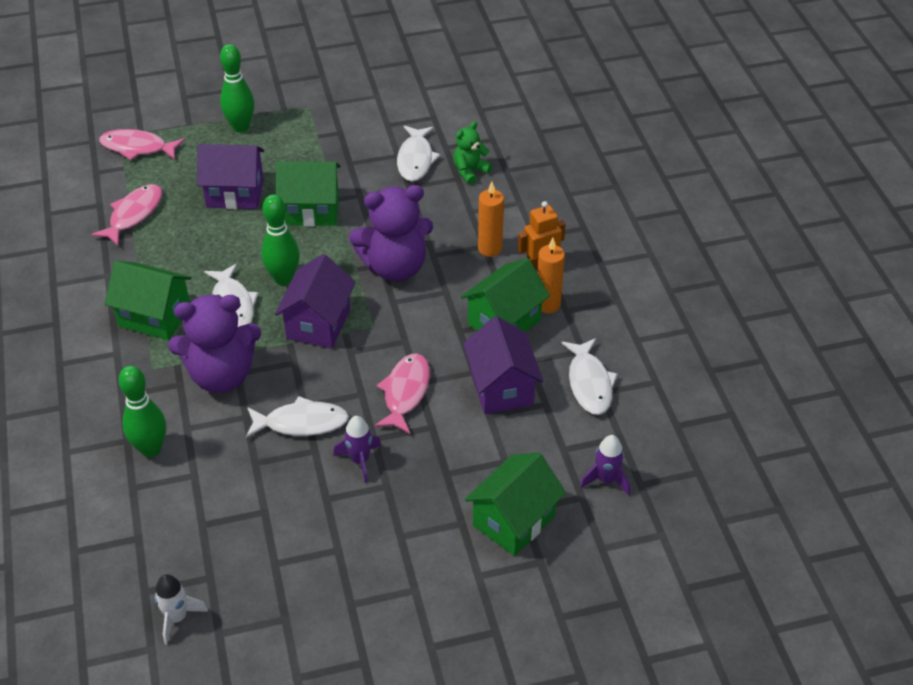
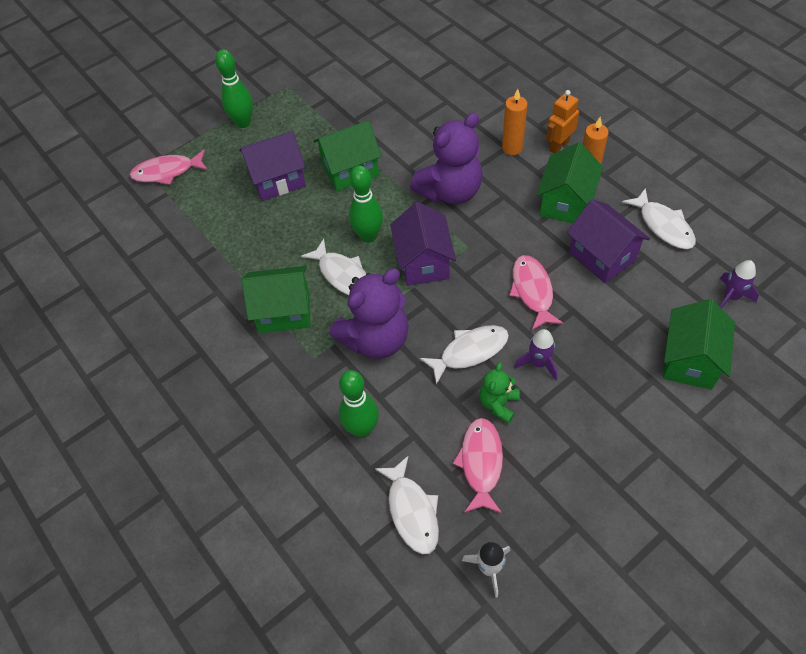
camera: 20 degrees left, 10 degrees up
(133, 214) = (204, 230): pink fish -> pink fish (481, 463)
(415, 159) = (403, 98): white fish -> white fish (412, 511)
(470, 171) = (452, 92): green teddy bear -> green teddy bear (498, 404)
...
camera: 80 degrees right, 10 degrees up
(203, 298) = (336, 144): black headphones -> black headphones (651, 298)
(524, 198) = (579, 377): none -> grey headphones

- _WORK INSTRUCTION_
Please give an exact copy of the lines above, beginning with the line containing "camera: 20 degrees left, 10 degrees up" and running through the line containing "(470, 171) = (452, 92): green", and of no other lines.

- _ANSWER SPACE_
camera: 20 degrees left, 10 degrees up
(133, 214) = (204, 230): pink fish -> pink fish (481, 463)
(415, 159) = (403, 98): white fish -> white fish (412, 511)
(470, 171) = (452, 92): green teddy bear -> green teddy bear (498, 404)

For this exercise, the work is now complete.